Exercise materials section start

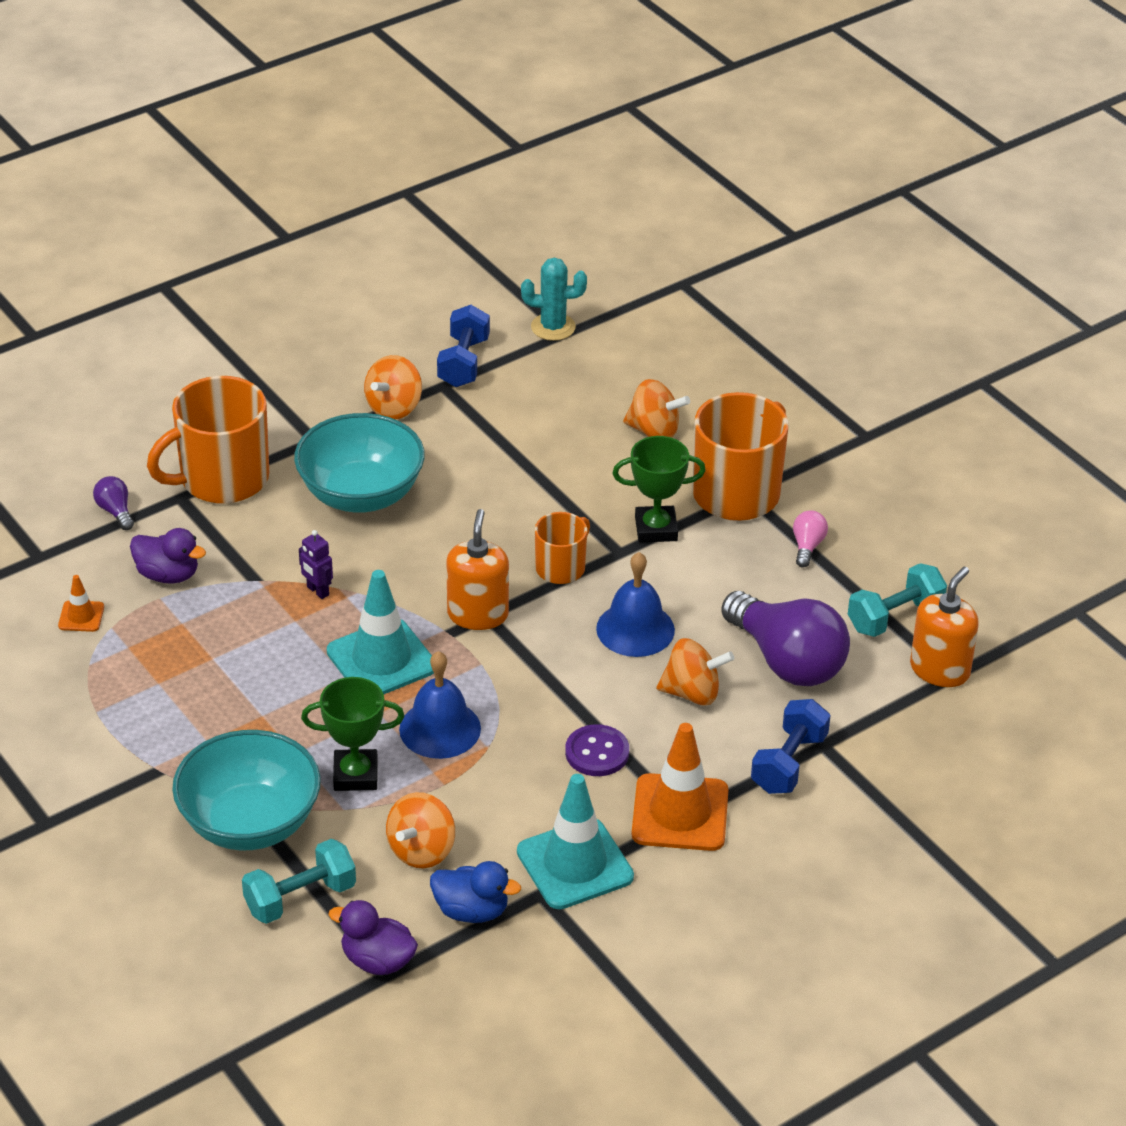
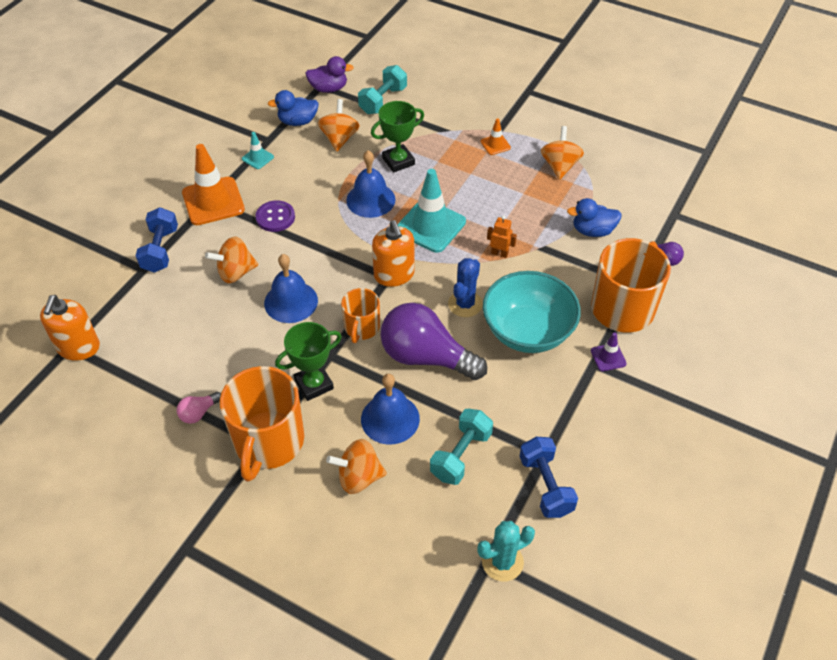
camera: 155 degrees right, 10 degrees up
(81, 616) = (614, 189): orange traffic cone -> orange traffic cone (495, 145)
(168, 575) = (593, 231): purple duck -> blue duck
(250, 823) = (433, 122): turquoise bowl -> none
(292, 439) = (608, 357): none -> purple traffic cone
(317, 591) = (499, 253): purple robot -> orange robot
(394, 407) = (563, 416): orange spinning top -> orange spinning top (559, 166)
(412, 549) = (465, 304): none -> blue cactus
(575, 864) = (257, 158): turquoise traffic cone -> turquoise traffic cone, size x0.47
(587, 468) = (390, 419): none -> blue bell
(787, 661) = (183, 316): purple light bulb -> purple light bulb (426, 357)
(807, 546) = (199, 413): pink light bulb -> pink light bulb turned 60 degrees clockwise
(895, 617) = (118, 377): turquoise dumbbell -> turquoise dumbbell (460, 455)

Exercise materials section end

## Problem description:
Pick out the lines above containing the word "cone", then copy them.

## The answer:
(81, 616) = (614, 189): orange traffic cone -> orange traffic cone (495, 145)
(292, 439) = (608, 357): none -> purple traffic cone
(575, 864) = (257, 158): turquoise traffic cone -> turquoise traffic cone, size x0.47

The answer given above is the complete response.